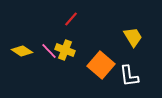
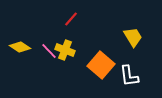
yellow diamond: moved 2 px left, 4 px up
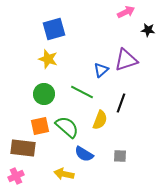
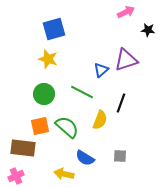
blue semicircle: moved 1 px right, 4 px down
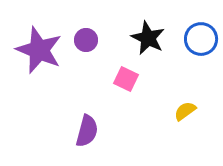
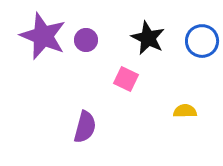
blue circle: moved 1 px right, 2 px down
purple star: moved 4 px right, 14 px up
yellow semicircle: rotated 35 degrees clockwise
purple semicircle: moved 2 px left, 4 px up
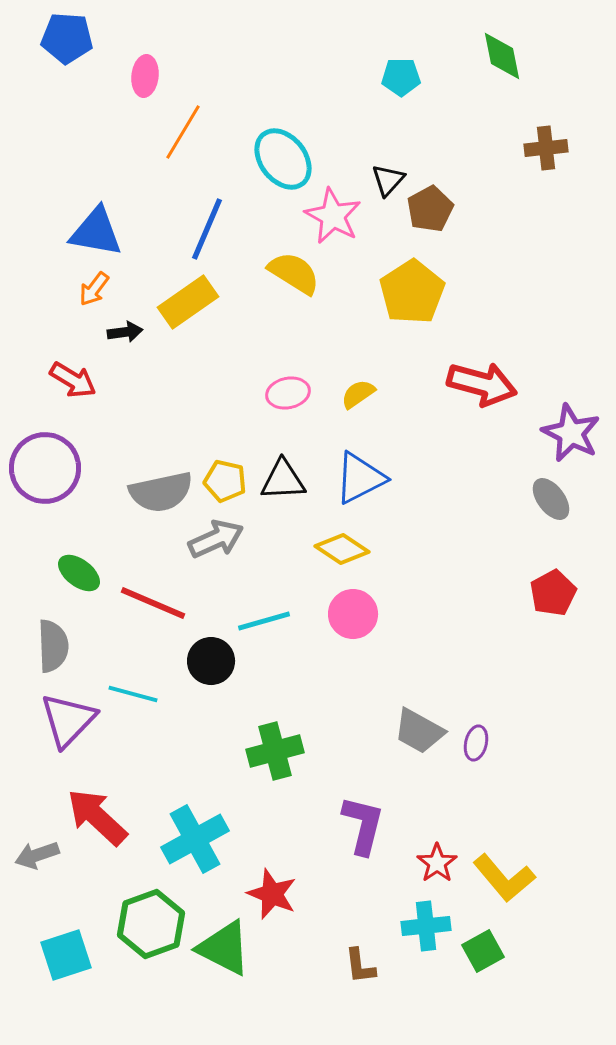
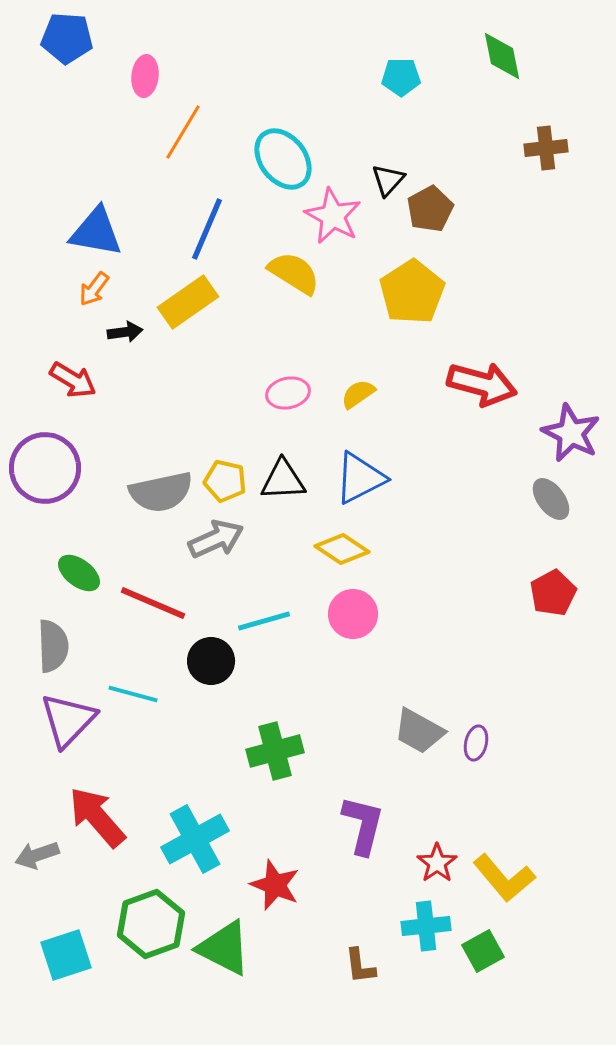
red arrow at (97, 817): rotated 6 degrees clockwise
red star at (272, 894): moved 3 px right, 9 px up
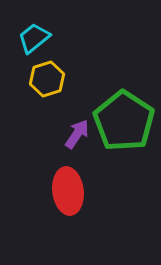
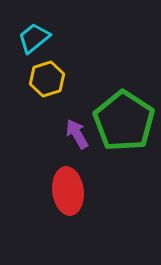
purple arrow: rotated 64 degrees counterclockwise
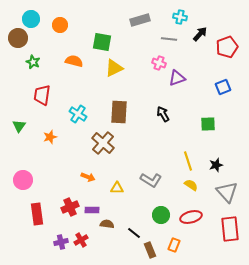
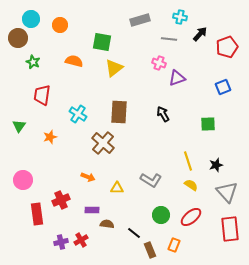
yellow triangle at (114, 68): rotated 12 degrees counterclockwise
red cross at (70, 207): moved 9 px left, 7 px up
red ellipse at (191, 217): rotated 25 degrees counterclockwise
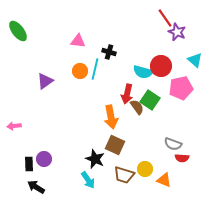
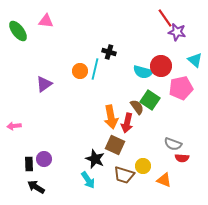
purple star: rotated 12 degrees counterclockwise
pink triangle: moved 32 px left, 20 px up
purple triangle: moved 1 px left, 3 px down
red arrow: moved 29 px down
yellow circle: moved 2 px left, 3 px up
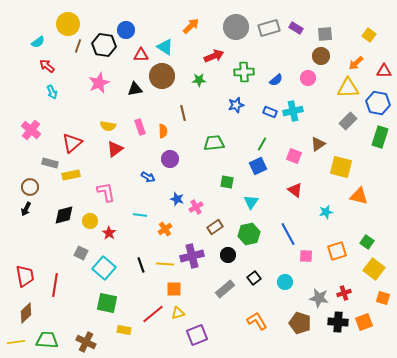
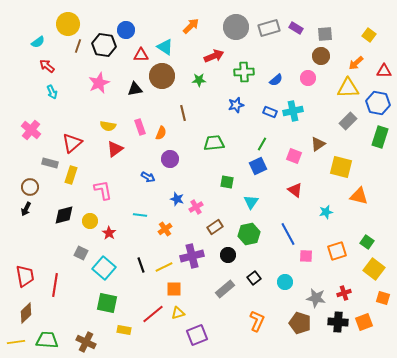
orange semicircle at (163, 131): moved 2 px left, 2 px down; rotated 24 degrees clockwise
yellow rectangle at (71, 175): rotated 60 degrees counterclockwise
pink L-shape at (106, 192): moved 3 px left, 2 px up
yellow line at (165, 264): moved 1 px left, 3 px down; rotated 30 degrees counterclockwise
gray star at (319, 298): moved 3 px left
orange L-shape at (257, 321): rotated 55 degrees clockwise
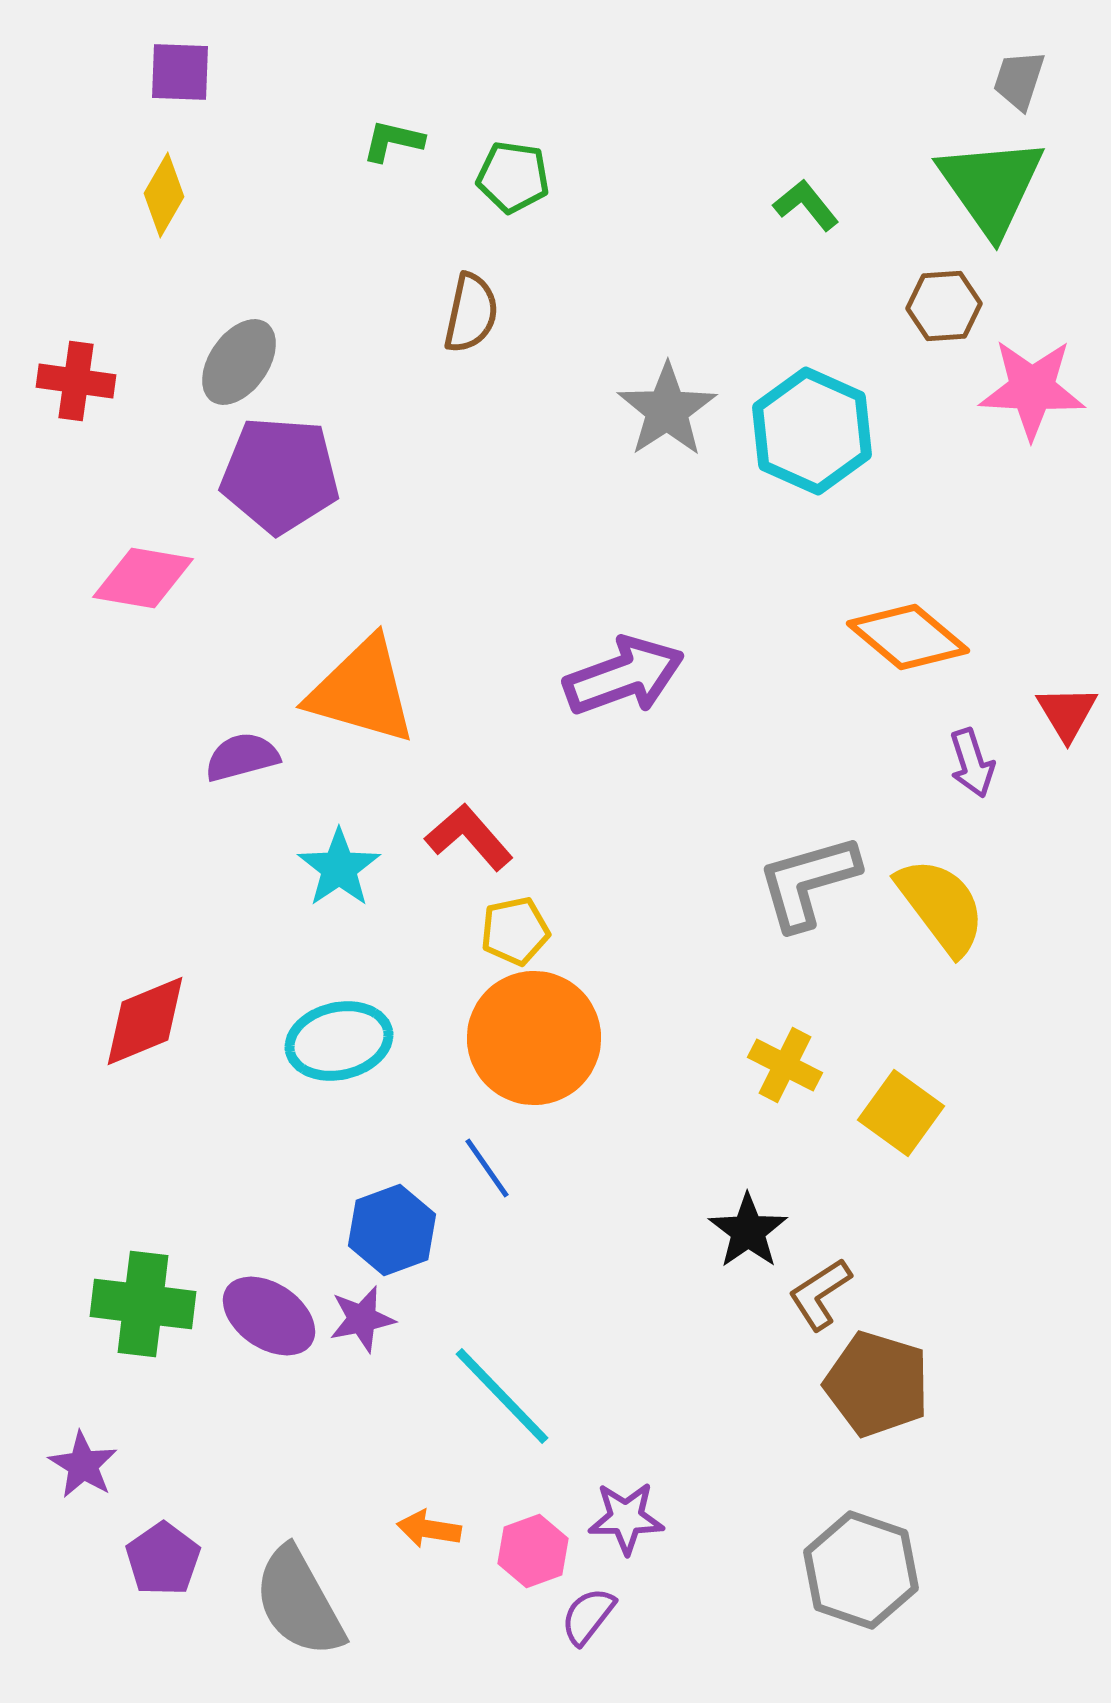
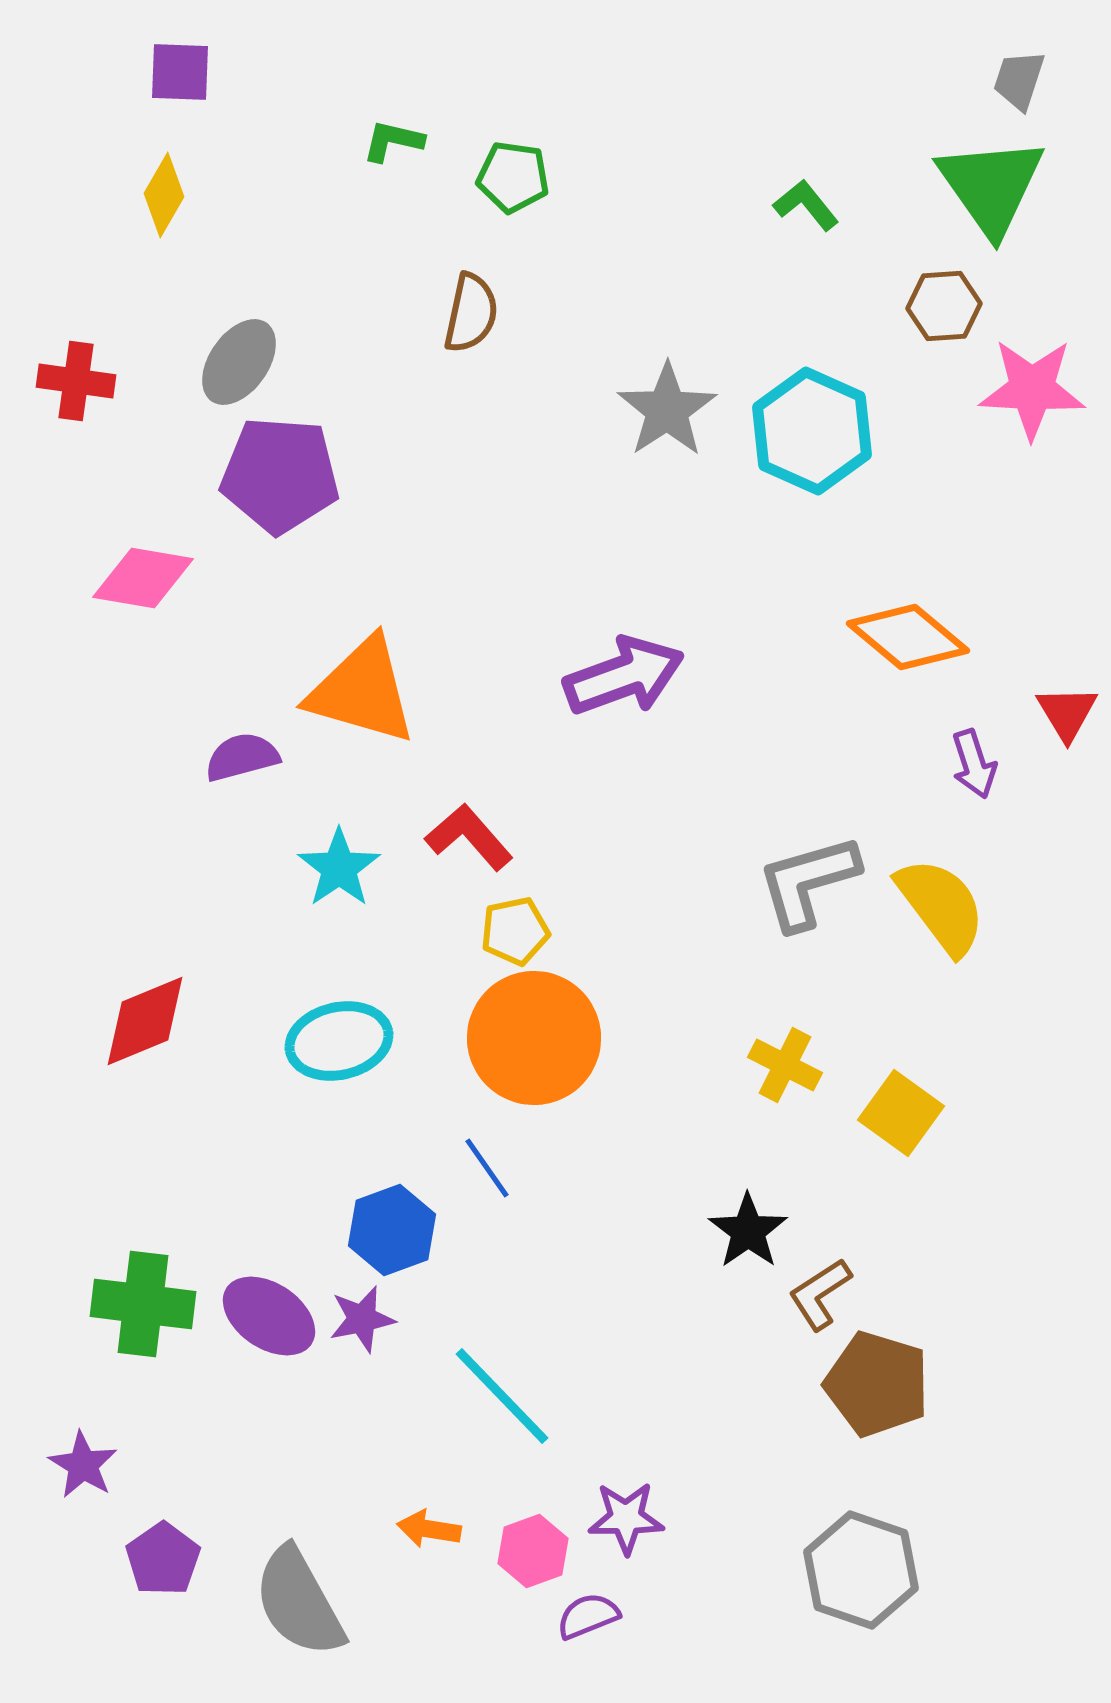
purple arrow at (972, 763): moved 2 px right, 1 px down
purple semicircle at (588, 1616): rotated 30 degrees clockwise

Task description:
Return every line of the data above exactly, and omit all pictures.

Exercise output:
yellow diamond: moved 2 px left, 4 px up
blue semicircle: moved 1 px right, 4 px down
blue circle: moved 1 px right, 2 px down
purple star: moved 4 px right, 14 px up
yellow semicircle: rotated 35 degrees clockwise
purple semicircle: moved 2 px left, 4 px up
red arrow at (97, 817): rotated 6 degrees clockwise
red star at (272, 894): moved 3 px right, 9 px up
purple arrow: rotated 64 degrees counterclockwise
yellow triangle at (114, 68): rotated 12 degrees counterclockwise
red cross at (70, 207): moved 9 px left, 7 px up
red ellipse at (191, 217): rotated 25 degrees counterclockwise
purple star: rotated 12 degrees counterclockwise
pink triangle: moved 32 px left, 20 px up
purple triangle: moved 1 px left, 3 px down
red arrow: moved 29 px down
yellow circle: moved 2 px left, 3 px up
orange semicircle at (163, 131): moved 2 px left, 2 px down; rotated 24 degrees clockwise
yellow rectangle at (71, 175): rotated 60 degrees counterclockwise
pink L-shape at (106, 192): moved 3 px left, 2 px up
yellow line at (165, 264): moved 1 px left, 3 px down; rotated 30 degrees counterclockwise
gray star at (319, 298): moved 3 px left
orange L-shape at (257, 321): rotated 55 degrees clockwise
purple arrow at (972, 763): moved 2 px right, 1 px down
purple semicircle at (588, 1616): rotated 30 degrees clockwise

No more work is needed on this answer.